-- Problem requirements --
Using the records that appear below, write out exactly the lines from the one with "R4: 470 (N_13, N_20) -> 560 (N_13, N_20)" through the one with "SW5: switch (COM, X4) -> none", keeping both end lines.

-- Records provided --
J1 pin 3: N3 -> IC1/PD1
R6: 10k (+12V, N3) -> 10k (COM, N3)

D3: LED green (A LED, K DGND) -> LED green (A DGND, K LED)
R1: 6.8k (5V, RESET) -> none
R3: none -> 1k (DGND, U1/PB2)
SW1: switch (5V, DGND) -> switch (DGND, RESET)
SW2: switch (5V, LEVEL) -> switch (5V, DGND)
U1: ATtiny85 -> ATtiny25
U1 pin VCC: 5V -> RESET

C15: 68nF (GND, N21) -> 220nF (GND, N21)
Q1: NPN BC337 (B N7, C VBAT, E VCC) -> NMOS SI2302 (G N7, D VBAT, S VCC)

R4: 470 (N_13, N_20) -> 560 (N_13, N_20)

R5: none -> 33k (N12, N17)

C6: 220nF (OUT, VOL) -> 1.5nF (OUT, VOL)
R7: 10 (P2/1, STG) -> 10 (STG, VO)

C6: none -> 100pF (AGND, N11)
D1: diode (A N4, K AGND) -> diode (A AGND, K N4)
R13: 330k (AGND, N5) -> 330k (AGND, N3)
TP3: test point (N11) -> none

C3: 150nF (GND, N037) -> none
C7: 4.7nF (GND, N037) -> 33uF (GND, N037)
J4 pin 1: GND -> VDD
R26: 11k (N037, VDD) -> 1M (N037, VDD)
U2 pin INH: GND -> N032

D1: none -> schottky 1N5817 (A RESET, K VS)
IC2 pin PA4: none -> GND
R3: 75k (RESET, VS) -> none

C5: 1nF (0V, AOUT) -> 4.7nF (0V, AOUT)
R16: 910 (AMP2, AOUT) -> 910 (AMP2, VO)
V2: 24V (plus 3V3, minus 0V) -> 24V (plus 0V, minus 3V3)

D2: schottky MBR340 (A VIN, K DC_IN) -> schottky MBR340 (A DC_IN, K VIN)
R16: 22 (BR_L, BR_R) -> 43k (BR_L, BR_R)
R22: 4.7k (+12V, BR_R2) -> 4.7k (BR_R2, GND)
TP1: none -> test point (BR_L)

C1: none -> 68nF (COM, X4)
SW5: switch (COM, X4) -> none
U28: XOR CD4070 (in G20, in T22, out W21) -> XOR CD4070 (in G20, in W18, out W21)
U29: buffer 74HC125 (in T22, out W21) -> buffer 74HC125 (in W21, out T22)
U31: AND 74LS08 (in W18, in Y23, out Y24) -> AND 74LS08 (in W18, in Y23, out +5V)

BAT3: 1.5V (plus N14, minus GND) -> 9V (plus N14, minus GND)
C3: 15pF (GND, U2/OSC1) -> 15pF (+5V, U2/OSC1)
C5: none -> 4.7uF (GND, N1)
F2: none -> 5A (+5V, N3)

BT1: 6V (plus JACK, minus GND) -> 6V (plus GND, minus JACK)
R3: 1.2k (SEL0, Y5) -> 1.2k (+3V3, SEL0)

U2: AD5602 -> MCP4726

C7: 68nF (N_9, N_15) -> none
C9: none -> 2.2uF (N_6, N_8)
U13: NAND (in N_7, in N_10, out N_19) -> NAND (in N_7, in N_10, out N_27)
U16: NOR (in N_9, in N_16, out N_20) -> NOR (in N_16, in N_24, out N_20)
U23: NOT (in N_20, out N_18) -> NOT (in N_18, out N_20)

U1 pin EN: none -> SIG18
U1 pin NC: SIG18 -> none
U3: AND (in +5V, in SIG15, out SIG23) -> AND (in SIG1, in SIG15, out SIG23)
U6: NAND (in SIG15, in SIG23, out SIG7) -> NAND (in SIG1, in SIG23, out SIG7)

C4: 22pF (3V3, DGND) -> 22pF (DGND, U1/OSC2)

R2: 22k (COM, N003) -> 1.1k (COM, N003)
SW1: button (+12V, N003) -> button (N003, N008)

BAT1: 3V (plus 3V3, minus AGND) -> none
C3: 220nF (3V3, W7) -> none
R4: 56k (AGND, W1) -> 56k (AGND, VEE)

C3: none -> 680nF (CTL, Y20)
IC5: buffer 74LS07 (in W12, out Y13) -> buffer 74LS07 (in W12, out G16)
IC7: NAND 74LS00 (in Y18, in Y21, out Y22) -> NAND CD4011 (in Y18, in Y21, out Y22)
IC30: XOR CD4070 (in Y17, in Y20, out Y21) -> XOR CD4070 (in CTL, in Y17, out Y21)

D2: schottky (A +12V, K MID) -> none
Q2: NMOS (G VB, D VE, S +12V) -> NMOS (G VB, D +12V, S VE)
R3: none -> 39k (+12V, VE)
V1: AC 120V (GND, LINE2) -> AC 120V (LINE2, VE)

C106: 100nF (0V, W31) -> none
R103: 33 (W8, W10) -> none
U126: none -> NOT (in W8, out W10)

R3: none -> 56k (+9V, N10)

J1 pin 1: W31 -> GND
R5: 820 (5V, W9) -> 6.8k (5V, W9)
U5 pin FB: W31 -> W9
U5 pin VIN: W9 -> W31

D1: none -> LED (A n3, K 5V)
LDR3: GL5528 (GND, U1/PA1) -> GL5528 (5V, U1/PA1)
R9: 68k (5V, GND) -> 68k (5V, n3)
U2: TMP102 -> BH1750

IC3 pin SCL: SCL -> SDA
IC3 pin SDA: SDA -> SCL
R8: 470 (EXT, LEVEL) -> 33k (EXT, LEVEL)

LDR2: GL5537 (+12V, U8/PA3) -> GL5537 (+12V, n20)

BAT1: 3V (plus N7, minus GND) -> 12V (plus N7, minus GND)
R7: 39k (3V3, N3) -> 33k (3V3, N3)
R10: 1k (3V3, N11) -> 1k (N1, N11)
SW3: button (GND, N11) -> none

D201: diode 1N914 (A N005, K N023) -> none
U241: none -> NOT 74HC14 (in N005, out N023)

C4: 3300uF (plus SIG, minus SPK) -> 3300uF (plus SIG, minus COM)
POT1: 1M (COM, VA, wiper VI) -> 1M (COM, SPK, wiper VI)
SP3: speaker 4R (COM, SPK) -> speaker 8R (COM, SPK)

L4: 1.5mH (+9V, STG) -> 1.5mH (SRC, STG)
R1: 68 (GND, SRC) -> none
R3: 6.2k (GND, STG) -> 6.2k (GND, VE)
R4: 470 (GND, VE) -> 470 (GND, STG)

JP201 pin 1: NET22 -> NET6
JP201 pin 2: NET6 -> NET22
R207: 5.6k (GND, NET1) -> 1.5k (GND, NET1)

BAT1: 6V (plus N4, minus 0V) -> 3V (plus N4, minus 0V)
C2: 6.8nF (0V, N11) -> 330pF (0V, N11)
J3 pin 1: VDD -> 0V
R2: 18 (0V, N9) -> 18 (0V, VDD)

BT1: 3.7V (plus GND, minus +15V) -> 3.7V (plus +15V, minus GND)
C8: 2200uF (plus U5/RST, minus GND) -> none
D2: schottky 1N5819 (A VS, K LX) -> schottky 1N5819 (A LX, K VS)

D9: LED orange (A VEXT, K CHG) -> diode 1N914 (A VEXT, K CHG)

-- Result of the exercise --
R4: 470 (N_13, N_20) -> 560 (N_13, N_20)

R5: none -> 33k (N12, N17)

C6: 220nF (OUT, VOL) -> 1.5nF (OUT, VOL)
R7: 10 (P2/1, STG) -> 10 (STG, VO)

C6: none -> 100pF (AGND, N11)
D1: diode (A N4, K AGND) -> diode (A AGND, K N4)
R13: 330k (AGND, N5) -> 330k (AGND, N3)
TP3: test point (N11) -> none

C3: 150nF (GND, N037) -> none
C7: 4.7nF (GND, N037) -> 33uF (GND, N037)
J4 pin 1: GND -> VDD
R26: 11k (N037, VDD) -> 1M (N037, VDD)
U2 pin INH: GND -> N032

D1: none -> schottky 1N5817 (A RESET, K VS)
IC2 pin PA4: none -> GND
R3: 75k (RESET, VS) -> none

C5: 1nF (0V, AOUT) -> 4.7nF (0V, AOUT)
R16: 910 (AMP2, AOUT) -> 910 (AMP2, VO)
V2: 24V (plus 3V3, minus 0V) -> 24V (plus 0V, minus 3V3)

D2: schottky MBR340 (A VIN, K DC_IN) -> schottky MBR340 (A DC_IN, K VIN)
R16: 22 (BR_L, BR_R) -> 43k (BR_L, BR_R)
R22: 4.7k (+12V, BR_R2) -> 4.7k (BR_R2, GND)
TP1: none -> test point (BR_L)

C1: none -> 68nF (COM, X4)
SW5: switch (COM, X4) -> none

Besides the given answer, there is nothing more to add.